▶ **EXERCISE OBJECTIVE**
Write out exactly the lines below that run from the one containing "274, 204, 355]" through the one containing "249, 438, 299]", both included, with no other lines.

▶ **DATA PROVIDED**
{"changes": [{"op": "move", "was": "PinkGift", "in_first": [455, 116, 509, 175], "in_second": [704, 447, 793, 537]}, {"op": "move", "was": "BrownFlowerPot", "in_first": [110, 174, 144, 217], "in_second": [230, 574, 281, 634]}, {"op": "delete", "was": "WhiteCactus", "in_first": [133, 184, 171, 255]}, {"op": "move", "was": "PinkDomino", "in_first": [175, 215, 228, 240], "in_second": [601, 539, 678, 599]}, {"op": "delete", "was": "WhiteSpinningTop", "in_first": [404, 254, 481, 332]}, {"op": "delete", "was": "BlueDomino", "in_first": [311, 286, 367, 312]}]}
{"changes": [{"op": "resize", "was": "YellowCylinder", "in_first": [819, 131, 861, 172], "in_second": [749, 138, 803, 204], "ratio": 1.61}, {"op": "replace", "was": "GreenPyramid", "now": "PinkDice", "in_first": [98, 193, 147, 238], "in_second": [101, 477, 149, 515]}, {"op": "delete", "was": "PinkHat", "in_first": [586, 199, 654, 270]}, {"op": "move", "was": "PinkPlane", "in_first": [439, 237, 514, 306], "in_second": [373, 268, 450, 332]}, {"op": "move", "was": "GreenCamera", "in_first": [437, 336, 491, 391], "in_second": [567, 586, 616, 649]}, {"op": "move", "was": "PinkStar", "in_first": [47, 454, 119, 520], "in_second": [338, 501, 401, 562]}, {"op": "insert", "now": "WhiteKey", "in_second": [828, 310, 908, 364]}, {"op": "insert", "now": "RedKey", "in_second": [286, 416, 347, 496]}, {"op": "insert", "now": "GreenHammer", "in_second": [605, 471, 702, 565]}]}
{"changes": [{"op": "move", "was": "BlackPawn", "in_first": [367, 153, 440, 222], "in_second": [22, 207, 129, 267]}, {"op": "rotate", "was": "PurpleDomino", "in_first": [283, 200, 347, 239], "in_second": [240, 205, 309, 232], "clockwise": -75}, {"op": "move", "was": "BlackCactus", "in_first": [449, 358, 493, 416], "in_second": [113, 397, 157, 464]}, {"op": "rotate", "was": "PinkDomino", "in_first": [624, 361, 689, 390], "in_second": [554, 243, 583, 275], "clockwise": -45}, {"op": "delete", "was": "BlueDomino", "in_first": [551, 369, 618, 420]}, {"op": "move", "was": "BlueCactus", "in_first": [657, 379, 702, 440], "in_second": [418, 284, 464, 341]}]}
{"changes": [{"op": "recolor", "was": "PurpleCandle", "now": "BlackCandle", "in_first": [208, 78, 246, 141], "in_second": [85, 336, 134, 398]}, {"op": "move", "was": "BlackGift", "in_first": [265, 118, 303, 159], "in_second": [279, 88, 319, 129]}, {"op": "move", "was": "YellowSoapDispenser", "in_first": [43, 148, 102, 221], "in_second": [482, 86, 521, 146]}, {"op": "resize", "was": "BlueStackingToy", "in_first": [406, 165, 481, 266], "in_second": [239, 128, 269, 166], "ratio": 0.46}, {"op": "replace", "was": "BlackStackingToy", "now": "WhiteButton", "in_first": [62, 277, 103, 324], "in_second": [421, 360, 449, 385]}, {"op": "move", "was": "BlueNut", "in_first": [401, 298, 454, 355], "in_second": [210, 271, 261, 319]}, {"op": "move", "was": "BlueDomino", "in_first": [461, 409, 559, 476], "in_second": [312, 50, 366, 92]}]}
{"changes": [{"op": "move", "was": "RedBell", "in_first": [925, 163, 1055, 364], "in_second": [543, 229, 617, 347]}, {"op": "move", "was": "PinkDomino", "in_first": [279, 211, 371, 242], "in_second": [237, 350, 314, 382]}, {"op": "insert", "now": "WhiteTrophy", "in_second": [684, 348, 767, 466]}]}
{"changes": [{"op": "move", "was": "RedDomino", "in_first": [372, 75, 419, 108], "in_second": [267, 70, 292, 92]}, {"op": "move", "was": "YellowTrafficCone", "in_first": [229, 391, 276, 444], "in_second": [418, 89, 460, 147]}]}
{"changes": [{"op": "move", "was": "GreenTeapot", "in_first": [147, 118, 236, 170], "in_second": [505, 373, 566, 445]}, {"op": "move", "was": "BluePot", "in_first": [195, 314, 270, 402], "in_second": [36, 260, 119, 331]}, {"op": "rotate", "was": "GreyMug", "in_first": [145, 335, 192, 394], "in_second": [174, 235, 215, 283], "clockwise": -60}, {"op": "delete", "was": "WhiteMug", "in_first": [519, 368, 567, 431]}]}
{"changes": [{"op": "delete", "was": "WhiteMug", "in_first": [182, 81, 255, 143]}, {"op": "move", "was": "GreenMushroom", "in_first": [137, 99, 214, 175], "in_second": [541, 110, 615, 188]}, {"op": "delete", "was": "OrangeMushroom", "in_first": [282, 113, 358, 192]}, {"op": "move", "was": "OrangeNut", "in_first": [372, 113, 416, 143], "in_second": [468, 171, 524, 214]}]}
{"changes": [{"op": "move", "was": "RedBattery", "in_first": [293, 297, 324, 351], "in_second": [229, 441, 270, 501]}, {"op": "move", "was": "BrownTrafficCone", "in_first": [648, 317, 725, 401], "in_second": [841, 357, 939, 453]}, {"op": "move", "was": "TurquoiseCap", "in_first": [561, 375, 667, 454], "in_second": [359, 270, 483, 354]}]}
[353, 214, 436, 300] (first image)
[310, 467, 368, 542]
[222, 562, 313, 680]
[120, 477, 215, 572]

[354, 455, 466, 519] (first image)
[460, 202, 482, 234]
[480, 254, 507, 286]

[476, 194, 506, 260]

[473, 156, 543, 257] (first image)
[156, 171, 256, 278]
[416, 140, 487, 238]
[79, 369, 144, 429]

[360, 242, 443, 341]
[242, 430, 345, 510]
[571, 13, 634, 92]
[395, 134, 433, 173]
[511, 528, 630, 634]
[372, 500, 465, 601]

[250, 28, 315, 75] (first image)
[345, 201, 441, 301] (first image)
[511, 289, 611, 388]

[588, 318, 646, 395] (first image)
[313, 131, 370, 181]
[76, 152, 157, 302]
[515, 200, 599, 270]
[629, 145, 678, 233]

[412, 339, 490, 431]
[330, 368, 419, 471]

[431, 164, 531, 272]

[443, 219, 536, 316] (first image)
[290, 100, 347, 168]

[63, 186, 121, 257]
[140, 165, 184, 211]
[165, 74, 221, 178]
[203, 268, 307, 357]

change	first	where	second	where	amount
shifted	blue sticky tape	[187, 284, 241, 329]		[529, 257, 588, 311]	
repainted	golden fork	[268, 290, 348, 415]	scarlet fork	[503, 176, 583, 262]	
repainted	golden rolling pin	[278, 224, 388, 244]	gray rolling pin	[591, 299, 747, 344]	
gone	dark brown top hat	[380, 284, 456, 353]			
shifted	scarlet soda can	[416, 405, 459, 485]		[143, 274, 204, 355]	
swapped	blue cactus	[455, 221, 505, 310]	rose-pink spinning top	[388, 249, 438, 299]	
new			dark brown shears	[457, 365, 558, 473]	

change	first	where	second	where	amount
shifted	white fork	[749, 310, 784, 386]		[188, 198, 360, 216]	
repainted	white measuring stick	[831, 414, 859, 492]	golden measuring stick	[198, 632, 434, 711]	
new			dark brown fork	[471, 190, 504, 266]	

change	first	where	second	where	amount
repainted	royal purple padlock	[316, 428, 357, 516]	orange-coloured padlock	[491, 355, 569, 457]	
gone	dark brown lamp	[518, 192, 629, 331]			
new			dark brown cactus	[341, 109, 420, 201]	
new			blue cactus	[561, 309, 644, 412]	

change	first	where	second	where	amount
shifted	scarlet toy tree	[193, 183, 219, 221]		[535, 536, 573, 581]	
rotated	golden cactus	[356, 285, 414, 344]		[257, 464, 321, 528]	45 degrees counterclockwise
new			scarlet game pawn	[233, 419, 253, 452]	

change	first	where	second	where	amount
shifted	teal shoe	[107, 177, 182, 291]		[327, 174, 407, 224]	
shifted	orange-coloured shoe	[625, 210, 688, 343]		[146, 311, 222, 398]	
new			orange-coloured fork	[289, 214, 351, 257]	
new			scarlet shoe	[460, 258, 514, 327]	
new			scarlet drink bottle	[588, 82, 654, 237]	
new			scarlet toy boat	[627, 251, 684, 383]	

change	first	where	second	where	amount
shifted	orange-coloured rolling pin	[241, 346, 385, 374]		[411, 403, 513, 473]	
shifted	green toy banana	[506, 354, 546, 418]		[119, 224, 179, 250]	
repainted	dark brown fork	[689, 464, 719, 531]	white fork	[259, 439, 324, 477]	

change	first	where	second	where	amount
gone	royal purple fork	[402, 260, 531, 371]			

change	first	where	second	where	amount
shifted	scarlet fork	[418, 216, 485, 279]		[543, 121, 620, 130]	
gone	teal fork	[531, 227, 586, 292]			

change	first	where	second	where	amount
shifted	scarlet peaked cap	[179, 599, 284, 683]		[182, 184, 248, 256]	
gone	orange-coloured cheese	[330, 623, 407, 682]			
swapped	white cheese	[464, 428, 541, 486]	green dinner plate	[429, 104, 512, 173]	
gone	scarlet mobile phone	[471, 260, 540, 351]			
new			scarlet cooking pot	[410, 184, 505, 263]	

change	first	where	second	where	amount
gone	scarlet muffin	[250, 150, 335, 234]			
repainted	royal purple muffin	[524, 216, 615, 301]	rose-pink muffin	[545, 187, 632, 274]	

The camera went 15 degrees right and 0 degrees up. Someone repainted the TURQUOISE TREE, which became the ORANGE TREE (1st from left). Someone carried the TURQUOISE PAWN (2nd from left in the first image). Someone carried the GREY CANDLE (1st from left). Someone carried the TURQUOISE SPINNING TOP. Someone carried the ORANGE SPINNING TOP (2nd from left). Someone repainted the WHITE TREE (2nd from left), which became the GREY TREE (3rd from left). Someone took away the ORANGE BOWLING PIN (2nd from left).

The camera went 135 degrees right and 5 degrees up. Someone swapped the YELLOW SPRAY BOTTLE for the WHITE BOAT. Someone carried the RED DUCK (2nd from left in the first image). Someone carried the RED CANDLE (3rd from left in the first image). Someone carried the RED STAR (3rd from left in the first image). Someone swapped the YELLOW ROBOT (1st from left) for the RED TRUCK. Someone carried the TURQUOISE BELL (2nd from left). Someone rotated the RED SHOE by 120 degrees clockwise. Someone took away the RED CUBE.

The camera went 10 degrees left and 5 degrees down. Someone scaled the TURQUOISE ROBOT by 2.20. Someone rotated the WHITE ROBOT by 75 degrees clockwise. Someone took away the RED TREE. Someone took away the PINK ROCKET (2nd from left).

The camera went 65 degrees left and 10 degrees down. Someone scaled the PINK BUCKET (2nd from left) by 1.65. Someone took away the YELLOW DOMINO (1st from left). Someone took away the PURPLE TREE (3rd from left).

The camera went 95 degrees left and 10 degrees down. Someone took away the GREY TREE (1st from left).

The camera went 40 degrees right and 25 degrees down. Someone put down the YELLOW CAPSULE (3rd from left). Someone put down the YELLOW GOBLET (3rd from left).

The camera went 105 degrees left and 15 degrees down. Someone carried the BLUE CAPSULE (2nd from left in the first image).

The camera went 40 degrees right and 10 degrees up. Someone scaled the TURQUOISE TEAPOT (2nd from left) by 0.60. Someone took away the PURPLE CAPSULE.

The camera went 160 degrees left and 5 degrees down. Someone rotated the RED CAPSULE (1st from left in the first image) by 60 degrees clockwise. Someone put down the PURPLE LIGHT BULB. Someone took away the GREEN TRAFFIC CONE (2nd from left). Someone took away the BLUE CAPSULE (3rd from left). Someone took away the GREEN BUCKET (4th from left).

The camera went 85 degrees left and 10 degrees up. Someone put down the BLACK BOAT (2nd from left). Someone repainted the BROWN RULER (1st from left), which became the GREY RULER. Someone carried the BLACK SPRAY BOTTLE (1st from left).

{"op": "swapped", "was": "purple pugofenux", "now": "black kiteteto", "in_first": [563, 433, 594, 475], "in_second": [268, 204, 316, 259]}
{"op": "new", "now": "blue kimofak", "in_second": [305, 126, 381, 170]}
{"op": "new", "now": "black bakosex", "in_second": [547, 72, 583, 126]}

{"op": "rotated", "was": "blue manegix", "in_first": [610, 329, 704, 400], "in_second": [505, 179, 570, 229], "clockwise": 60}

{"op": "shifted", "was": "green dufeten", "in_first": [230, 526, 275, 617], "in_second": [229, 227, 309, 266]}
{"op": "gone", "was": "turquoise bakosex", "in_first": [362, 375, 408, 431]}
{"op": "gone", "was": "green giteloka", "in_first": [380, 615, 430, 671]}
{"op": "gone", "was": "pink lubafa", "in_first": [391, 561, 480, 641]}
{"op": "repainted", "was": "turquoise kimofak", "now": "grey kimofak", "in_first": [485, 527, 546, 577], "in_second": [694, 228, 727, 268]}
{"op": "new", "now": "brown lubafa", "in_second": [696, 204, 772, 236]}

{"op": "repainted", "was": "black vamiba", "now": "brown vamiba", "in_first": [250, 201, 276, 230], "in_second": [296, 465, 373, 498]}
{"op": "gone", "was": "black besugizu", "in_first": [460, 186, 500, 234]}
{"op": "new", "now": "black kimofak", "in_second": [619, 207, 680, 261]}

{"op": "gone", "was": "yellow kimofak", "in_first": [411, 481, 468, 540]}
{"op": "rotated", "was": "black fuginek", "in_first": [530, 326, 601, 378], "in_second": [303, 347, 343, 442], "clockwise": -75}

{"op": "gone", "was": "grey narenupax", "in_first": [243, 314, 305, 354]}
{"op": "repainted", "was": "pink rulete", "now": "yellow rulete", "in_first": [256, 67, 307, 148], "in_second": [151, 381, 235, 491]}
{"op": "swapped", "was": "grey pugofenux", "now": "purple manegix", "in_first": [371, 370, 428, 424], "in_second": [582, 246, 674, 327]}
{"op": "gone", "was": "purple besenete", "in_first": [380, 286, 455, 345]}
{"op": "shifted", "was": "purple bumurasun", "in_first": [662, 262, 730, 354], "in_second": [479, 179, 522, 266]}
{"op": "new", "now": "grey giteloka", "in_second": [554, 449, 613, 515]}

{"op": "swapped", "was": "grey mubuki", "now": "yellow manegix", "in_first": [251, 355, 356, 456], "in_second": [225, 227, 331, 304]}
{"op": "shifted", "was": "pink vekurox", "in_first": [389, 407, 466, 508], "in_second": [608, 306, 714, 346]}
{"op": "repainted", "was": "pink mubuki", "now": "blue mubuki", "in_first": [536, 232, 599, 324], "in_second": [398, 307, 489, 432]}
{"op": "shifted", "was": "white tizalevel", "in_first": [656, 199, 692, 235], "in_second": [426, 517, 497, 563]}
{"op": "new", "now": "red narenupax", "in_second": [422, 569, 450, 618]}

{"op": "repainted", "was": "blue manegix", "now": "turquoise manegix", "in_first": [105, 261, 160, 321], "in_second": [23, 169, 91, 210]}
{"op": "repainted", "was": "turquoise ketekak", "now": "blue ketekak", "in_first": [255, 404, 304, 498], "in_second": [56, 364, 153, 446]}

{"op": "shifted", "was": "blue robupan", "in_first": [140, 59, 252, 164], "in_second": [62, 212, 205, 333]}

▶ **COMPLETED TASK**
shifted	scarlet soda can	[416, 405, 459, 485]		[143, 274, 204, 355]	
swapped	blue cactus	[455, 221, 505, 310]	rose-pink spinning top	[388, 249, 438, 299]	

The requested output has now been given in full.